Spatial relationship records
+===+

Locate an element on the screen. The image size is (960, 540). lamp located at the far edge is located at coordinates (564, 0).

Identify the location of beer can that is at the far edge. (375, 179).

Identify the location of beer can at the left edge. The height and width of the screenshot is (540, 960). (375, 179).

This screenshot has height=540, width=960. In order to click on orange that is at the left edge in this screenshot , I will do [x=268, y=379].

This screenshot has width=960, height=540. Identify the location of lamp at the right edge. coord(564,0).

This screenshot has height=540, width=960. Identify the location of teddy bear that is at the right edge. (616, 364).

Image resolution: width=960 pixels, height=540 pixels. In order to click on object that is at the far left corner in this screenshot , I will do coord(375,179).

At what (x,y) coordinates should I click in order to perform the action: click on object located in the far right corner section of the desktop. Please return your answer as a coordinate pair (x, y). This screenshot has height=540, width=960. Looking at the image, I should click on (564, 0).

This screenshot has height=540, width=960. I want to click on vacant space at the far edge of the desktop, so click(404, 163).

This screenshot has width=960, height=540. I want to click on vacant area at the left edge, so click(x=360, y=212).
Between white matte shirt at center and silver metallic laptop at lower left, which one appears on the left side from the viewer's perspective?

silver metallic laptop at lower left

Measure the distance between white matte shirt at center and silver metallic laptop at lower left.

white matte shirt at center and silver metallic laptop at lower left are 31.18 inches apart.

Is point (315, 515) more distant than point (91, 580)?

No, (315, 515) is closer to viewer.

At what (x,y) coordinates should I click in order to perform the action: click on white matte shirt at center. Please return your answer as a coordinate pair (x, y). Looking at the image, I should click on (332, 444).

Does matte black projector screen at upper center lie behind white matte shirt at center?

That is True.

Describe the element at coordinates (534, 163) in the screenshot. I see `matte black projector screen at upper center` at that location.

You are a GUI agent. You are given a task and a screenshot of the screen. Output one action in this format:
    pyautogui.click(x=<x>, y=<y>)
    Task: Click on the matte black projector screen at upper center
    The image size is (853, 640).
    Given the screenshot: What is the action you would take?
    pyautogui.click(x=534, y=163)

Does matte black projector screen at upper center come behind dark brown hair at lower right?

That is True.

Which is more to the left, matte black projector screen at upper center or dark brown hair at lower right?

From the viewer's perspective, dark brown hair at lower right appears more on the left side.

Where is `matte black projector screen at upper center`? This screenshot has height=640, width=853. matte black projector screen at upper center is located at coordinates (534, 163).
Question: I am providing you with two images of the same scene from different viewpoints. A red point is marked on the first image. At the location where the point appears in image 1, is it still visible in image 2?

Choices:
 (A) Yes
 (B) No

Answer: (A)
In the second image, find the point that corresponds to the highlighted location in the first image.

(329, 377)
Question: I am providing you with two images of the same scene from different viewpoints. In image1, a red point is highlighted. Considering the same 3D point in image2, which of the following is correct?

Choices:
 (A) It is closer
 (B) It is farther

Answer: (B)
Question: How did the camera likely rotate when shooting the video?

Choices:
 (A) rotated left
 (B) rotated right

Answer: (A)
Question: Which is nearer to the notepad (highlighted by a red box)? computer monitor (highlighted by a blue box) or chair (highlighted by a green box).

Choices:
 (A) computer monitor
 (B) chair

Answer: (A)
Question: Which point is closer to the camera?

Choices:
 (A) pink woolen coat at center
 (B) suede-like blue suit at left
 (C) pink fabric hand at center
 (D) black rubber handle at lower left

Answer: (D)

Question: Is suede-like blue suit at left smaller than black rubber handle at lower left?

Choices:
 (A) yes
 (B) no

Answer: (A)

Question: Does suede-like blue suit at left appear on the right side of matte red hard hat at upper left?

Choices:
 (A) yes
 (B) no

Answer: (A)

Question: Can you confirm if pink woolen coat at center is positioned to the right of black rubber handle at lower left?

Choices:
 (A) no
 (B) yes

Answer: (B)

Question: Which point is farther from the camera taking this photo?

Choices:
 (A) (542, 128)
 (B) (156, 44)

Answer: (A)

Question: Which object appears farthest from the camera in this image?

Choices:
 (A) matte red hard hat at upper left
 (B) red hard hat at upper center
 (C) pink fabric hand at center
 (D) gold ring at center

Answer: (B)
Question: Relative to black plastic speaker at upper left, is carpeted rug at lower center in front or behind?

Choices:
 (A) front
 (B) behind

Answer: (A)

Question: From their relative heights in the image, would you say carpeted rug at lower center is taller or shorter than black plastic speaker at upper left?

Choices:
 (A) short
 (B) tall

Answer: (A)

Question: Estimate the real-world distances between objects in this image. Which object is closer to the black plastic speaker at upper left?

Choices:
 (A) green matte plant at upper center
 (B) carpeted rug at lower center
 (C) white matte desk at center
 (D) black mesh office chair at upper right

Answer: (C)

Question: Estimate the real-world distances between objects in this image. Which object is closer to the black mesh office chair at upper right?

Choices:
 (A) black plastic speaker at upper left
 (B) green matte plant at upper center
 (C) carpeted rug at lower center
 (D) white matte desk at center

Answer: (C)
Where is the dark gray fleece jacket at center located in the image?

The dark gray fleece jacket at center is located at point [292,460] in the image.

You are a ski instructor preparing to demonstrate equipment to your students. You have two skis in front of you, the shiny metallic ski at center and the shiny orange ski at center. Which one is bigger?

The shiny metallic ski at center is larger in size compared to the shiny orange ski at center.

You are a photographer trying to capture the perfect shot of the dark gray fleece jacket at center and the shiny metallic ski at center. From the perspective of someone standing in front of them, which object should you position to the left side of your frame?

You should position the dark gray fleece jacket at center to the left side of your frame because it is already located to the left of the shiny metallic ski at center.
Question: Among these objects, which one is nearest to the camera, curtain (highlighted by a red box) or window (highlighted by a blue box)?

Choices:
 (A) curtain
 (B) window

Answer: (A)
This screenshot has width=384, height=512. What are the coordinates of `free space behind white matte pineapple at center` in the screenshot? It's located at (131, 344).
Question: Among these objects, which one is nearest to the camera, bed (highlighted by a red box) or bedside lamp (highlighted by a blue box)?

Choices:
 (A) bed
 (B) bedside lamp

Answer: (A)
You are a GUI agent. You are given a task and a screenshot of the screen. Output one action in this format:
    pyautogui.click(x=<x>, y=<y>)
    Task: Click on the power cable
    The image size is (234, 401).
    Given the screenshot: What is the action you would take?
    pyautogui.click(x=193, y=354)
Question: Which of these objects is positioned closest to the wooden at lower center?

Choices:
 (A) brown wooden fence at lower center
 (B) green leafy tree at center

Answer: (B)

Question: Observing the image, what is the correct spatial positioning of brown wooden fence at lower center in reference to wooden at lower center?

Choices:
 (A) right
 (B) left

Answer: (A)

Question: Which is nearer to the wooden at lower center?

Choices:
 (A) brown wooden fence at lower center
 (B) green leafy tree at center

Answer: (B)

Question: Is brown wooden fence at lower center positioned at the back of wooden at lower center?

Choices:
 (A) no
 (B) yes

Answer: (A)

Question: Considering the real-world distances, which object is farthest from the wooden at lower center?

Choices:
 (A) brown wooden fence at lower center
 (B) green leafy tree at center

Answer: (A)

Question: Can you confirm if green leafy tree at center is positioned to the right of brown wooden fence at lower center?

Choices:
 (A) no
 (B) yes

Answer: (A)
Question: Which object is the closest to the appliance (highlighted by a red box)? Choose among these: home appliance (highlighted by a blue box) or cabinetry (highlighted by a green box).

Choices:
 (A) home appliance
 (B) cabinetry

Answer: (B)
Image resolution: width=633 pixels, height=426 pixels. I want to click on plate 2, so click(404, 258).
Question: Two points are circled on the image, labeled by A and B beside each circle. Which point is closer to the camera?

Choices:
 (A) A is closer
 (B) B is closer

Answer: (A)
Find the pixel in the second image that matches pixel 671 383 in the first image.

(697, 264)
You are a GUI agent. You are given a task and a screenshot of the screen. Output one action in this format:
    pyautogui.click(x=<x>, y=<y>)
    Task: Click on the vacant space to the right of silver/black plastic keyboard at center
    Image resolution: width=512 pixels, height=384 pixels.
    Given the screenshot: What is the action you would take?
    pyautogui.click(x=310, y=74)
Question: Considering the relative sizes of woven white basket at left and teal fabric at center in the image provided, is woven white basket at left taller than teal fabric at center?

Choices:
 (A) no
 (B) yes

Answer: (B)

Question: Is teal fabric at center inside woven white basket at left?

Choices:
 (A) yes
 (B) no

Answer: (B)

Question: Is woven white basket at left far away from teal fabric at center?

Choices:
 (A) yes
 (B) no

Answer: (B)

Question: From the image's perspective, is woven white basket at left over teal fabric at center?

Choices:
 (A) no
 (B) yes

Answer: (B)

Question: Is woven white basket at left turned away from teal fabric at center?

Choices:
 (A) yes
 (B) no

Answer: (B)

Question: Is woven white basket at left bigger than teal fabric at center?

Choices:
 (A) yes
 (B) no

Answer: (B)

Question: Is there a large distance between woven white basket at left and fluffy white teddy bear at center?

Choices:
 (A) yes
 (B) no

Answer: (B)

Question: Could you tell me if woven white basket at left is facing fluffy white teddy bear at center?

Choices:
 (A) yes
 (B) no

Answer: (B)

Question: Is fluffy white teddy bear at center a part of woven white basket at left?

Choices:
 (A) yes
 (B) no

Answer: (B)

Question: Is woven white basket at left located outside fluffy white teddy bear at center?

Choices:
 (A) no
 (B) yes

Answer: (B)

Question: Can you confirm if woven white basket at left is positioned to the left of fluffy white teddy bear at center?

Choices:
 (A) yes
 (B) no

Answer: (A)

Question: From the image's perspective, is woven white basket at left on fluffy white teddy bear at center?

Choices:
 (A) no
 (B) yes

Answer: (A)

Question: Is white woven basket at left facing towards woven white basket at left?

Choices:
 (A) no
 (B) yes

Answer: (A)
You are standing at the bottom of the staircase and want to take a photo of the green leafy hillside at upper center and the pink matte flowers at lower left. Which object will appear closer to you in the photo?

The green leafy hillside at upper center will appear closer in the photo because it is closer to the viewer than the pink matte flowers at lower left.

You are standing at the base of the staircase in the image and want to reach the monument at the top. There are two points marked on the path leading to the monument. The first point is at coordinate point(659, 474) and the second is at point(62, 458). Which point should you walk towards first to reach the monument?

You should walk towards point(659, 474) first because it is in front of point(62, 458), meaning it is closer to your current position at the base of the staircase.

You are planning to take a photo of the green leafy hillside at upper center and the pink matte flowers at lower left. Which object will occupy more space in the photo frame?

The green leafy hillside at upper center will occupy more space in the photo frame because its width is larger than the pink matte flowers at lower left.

+===+

_YOUR INSTRUCTIONS_. Copy the listing word for word, from its first line through the line containing "This screenshot has height=540, width=960. I want", including both of those lines.

_OUTPUT OF THE EXERCISE_.
Locate an element on the screen. The image size is (960, 540). lamp located at the far edge is located at coordinates (564, 0).

Identify the location of beer can that is at the far edge. (375, 179).

Identify the location of beer can at the left edge. The height and width of the screenshot is (540, 960). (375, 179).

This screenshot has height=540, width=960. In order to click on orange that is at the left edge in this screenshot , I will do [x=268, y=379].

This screenshot has width=960, height=540. Identify the location of lamp at the right edge. coord(564,0).

This screenshot has height=540, width=960. Identify the location of teddy bear that is at the right edge. (616, 364).

Image resolution: width=960 pixels, height=540 pixels. In order to click on object that is at the far left corner in this screenshot , I will do coord(375,179).

At what (x,y) coordinates should I click in order to perform the action: click on object located in the far right corner section of the desktop. Please return your answer as a coordinate pair (x, y). This screenshot has height=540, width=960. Looking at the image, I should click on (564, 0).

This screenshot has height=540, width=960. I want to click on vacant space at the far edge of the desktop, so click(404, 163).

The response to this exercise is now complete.